→ **REQUIREMENT**: Where does the string "relocated" appear in the records? Copy each line that holds it.

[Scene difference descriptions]
*** Block opens ***

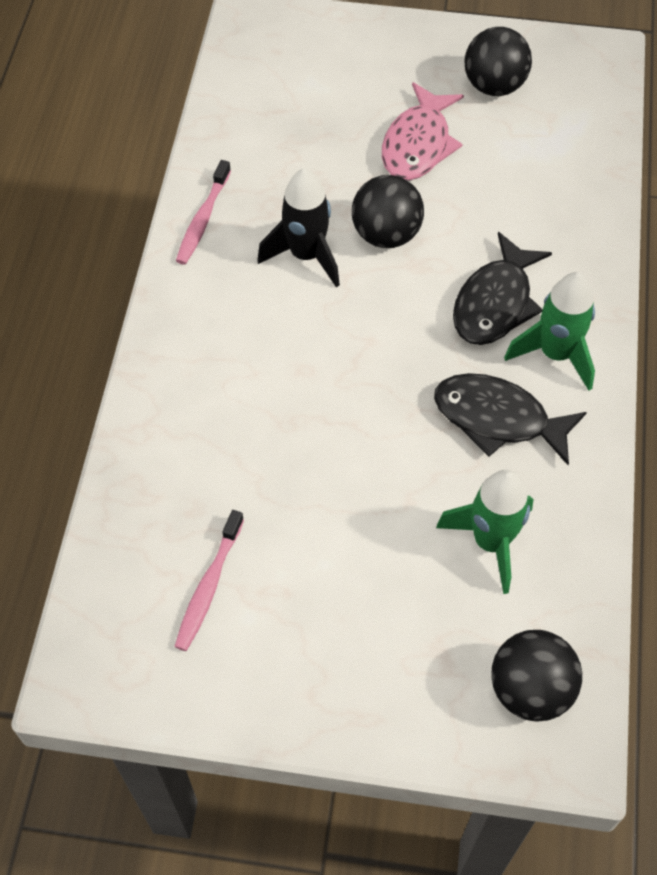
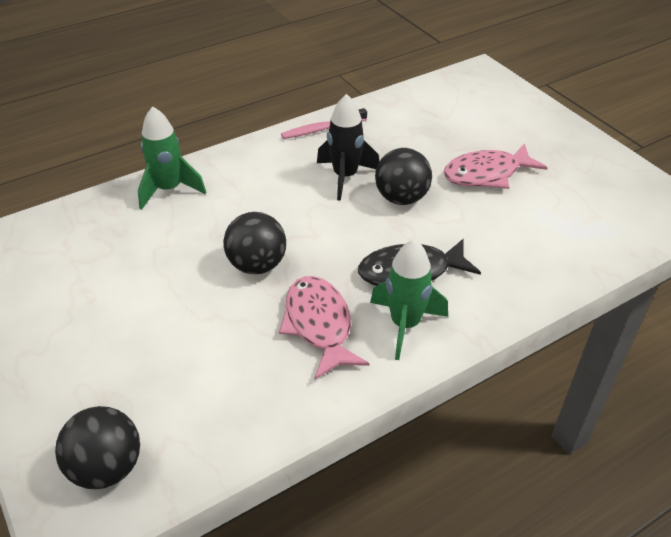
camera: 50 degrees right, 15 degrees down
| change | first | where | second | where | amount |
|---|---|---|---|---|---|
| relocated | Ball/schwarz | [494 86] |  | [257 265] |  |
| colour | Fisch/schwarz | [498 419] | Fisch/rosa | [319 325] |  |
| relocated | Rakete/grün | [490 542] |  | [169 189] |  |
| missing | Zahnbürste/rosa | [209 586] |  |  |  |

*** Block closes ***

→ **EXERCISE RESULT**:
| relocated | Ball/schwarz | [494 86] |  | [257 265] |  |
| relocated | Rakete/grün | [490 542] |  | [169 189] |  |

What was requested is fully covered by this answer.